**What is expected**.
Output only the lines below that start at the line containing "yellow brick B3:C3" and end at the line containing "none -> tan brick D5:E8 level 1", with both ends kept.
-*-*-
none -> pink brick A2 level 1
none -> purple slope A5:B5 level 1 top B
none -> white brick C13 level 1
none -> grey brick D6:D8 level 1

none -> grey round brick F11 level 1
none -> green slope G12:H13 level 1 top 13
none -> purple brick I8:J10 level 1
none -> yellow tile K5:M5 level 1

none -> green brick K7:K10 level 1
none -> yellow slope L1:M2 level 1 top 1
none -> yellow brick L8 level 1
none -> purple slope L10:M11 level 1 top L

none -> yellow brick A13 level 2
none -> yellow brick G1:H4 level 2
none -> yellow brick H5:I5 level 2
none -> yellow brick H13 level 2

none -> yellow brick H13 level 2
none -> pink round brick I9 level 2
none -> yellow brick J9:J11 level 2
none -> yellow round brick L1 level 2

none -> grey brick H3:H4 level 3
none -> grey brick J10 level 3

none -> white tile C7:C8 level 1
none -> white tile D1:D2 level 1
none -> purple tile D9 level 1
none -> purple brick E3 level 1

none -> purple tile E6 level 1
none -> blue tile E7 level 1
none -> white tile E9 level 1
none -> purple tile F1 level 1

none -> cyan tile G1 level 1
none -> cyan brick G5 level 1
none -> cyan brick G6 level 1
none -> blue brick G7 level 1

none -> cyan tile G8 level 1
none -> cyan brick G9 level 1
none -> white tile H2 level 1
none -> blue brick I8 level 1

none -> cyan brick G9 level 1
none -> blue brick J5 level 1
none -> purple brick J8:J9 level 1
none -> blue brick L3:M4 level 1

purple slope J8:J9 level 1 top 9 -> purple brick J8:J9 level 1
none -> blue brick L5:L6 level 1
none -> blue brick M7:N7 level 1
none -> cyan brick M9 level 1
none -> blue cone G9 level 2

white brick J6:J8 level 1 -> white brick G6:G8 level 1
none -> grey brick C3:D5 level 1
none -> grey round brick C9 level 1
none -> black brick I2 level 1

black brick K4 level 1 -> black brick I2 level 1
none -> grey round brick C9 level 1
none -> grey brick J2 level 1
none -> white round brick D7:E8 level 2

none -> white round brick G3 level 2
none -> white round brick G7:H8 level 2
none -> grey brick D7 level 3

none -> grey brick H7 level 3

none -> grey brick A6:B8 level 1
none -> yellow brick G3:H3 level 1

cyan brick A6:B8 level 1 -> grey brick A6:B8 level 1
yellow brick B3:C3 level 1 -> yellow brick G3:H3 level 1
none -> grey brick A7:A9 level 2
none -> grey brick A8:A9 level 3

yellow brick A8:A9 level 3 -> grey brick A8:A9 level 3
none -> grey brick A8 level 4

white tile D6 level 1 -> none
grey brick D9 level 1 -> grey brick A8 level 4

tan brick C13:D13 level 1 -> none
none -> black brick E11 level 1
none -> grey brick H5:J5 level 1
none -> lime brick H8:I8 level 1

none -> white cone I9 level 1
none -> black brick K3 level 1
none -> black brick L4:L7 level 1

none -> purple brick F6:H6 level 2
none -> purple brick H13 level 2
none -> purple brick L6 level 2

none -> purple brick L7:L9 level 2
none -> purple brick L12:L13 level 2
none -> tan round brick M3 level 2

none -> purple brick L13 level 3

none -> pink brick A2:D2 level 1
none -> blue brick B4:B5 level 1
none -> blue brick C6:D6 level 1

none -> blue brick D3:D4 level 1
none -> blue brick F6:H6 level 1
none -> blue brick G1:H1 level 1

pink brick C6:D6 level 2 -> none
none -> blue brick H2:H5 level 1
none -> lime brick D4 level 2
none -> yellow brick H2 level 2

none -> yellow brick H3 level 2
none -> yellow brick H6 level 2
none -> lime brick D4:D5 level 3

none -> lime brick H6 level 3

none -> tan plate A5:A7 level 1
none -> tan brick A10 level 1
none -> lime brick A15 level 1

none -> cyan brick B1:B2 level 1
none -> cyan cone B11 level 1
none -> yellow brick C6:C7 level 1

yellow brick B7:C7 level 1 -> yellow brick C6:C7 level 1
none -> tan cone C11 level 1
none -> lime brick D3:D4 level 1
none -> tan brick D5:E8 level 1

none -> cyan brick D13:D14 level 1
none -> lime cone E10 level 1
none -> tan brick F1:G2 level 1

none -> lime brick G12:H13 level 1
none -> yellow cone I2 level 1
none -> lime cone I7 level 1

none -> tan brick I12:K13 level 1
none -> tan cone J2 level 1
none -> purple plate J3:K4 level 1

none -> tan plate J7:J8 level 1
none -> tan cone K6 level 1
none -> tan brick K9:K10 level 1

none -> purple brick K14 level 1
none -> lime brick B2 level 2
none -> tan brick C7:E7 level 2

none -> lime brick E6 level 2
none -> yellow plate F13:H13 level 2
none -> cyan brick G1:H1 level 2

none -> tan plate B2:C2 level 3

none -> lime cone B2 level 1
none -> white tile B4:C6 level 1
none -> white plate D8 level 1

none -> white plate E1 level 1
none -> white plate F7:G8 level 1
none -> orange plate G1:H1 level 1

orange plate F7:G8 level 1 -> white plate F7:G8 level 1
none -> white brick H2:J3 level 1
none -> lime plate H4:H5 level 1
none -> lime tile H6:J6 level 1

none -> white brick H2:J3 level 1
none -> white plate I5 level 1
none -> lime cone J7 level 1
-*-*-
**Answer**.
yellow brick B3:C3 level 1 -> yellow brick G3:H3 level 1
none -> grey brick A7:A9 level 2
none -> grey brick A8:A9 level 3

yellow brick A8:A9 level 3 -> grey brick A8:A9 level 3
none -> grey brick A8 level 4

white tile D6 level 1 -> none
grey brick D9 level 1 -> grey brick A8 level 4

tan brick C13:D13 level 1 -> none
none -> black brick E11 level 1
none -> grey brick H5:J5 level 1
none -> lime brick H8:I8 level 1

none -> white cone I9 level 1
none -> black brick K3 level 1
none -> black brick L4:L7 level 1

none -> purple brick F6:H6 level 2
none -> purple brick H13 level 2
none -> purple brick L6 level 2

none -> purple brick L7:L9 level 2
none -> purple brick L12:L13 level 2
none -> tan round brick M3 level 2

none -> purple brick L13 level 3

none -> pink brick A2:D2 level 1
none -> blue brick B4:B5 level 1
none -> blue brick C6:D6 level 1

none -> blue brick D3:D4 level 1
none -> blue brick F6:H6 level 1
none -> blue brick G1:H1 level 1

pink brick C6:D6 level 2 -> none
none -> blue brick H2:H5 level 1
none -> lime brick D4 level 2
none -> yellow brick H2 level 2

none -> yellow brick H3 level 2
none -> yellow brick H6 level 2
none -> lime brick D4:D5 level 3

none -> lime brick H6 level 3

none -> tan plate A5:A7 level 1
none -> tan brick A10 level 1
none -> lime brick A15 level 1

none -> cyan brick B1:B2 level 1
none -> cyan cone B11 level 1
none -> yellow brick C6:C7 level 1

yellow brick B7:C7 level 1 -> yellow brick C6:C7 level 1
none -> tan cone C11 level 1
none -> lime brick D3:D4 level 1
none -> tan brick D5:E8 level 1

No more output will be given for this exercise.